# [PROBLEM TO WORK ON]
Put the records below into a JSON list of strings, with one string for each line and blank lines left out.
## START EXERCISE INPUT
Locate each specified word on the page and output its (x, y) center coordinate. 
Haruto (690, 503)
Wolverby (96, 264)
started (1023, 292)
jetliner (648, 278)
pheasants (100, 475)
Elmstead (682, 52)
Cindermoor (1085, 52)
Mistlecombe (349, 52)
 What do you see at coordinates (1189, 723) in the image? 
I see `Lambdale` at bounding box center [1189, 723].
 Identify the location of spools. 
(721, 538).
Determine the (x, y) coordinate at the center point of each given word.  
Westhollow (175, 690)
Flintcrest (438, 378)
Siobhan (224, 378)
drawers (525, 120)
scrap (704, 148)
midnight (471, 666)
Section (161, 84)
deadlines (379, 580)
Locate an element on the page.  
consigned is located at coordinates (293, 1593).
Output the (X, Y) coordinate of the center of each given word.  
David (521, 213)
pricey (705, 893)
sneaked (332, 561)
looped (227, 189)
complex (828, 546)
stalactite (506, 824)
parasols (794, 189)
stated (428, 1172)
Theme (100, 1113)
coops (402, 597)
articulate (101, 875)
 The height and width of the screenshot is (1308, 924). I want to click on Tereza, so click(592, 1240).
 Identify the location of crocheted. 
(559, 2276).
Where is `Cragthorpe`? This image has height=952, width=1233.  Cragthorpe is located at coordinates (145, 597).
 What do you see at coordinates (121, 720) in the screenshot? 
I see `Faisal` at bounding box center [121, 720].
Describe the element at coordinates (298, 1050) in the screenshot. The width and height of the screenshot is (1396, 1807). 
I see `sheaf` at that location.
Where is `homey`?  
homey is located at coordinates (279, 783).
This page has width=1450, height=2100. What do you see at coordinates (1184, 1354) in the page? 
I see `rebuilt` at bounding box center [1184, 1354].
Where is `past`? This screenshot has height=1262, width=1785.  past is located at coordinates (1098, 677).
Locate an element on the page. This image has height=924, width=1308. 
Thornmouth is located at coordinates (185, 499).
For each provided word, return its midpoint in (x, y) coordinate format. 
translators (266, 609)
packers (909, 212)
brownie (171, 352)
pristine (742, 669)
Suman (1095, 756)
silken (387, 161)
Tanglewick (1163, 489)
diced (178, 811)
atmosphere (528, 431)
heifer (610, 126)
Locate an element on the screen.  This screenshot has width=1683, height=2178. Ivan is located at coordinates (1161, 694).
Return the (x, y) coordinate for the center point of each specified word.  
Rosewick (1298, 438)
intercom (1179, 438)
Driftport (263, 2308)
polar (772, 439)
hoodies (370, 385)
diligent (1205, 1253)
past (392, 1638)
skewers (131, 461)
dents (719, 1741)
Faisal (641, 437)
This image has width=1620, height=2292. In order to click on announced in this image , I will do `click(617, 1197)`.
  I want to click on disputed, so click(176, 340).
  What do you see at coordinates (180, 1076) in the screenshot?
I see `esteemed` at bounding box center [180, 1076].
## END EXERCISE INPUT
# [WRITTEN ANSWER]
[
  "Locate each specified word on the page and output its (x, y) center coordinate. ",
  "Haruto (690, 503)",
  "Wolverby (96, 264)",
  "started (1023, 292)",
  "jetliner (648, 278)",
  "pheasants (100, 475)",
  "Elmstead (682, 52)",
  "Cindermoor (1085, 52)",
  "Mistlecombe (349, 52)",
  " What do you see at coordinates (1189, 723) in the image? ",
  "I see `Lambdale` at bounding box center [1189, 723].",
  " Identify the location of spools. ",
  "(721, 538).",
  "Determine the (x, y) coordinate at the center point of each given word.  ",
  "Westhollow (175, 690)",
  "Flintcrest (438, 378)",
  "Siobhan (224, 378)",
  "drawers (525, 120)",
  "scrap (704, 148)",
  "midnight (471, 666)",
  "Section (161, 84)",
  "deadlines (379, 580)",
  "Locate an element on the page.  ",
  "consigned is located at coordinates (293, 1593).",
  "Output the (X, Y) coordinate of the center of each given word.  ",
  "David (521, 213)",
  "pricey (705, 893)",
  "sneaked (332, 561)",
  "looped (227, 189)",
  "complex (828, 546)",
  "stalactite (506, 824)",
  "parasols (794, 189)",
  "stated (428, 1172)",
  "Theme (100, 1113)",
  "coops (402, 597)",
  "articulate (101, 875)",
  " The height and width of the screenshot is (1308, 924). I want to click on Tereza, so click(592, 1240).",
  " Identify the location of crocheted. ",
  "(559, 2276).",
  "Where is `Cragthorpe`? This image has height=952, width=1233.  Cragthorpe is located at coordinates (145, 597).",
  " What do you see at coordinates (121, 720) in the screenshot? ",
  "I see `Faisal` at bounding box center [121, 720].",
  "Describe the element at coordinates (298, 1050) in the screenshot. The width and height of the screenshot is (1396, 1807). ",
  "I see `sheaf` at that location.",
  "Where is `homey`?  ",
  "homey is located at coordinates (279, 783).",
  "This page has width=1450, height=2100. What do you see at coordinates (1184, 1354) in the page? ",
  "I see `rebuilt` at bounding box center [1184, 1354].",
  "Where is `past`? This screenshot has height=1262, width=1785.  past is located at coordinates (1098, 677).",
  "Locate an element on the page. This image has height=924, width=1308. ",
  "Thornmouth is located at coordinates (185, 499).",
  "For each provided word, return its midpoint in (x, y) coordinate format. ",
  "translators (266, 609)",
  "packers (909, 212)",
  "brownie (171, 352)",
  "pristine (742, 669)",
  "Suman (1095, 756)",
  "silken (387, 161)",
  "Tanglewick (1163, 489)",
  "diced (178, 811)",
  "atmosphere (528, 431)",
  "heifer (610, 126)",
  "Locate an element on the screen.  This screenshot has width=1683, height=2178. Ivan is located at coordinates (1161, 694).",
  "Return the (x, y) coordinate for the center point of each specified word.  ",
  "Rosewick (1298, 438)",
  "intercom (1179, 438)",
  "Driftport (263, 2308)",
  "polar (772, 439)",
  "hoodies (370, 385)",
  "diligent (1205, 1253)",
  "past (392, 1638)",
  "skewers (131, 461)",
  "dents (719, 1741)",
  "Faisal (641, 437)",
  "This image has width=1620, height=2292. In order to click on announced in this image , I will do `click(617, 1197)`.",
  "  I want to click on disputed, so click(176, 340).",
  "  What do you see at coordinates (180, 1076) in the screenshot?",
  "I see `esteemed` at bounding box center [180, 1076]."
]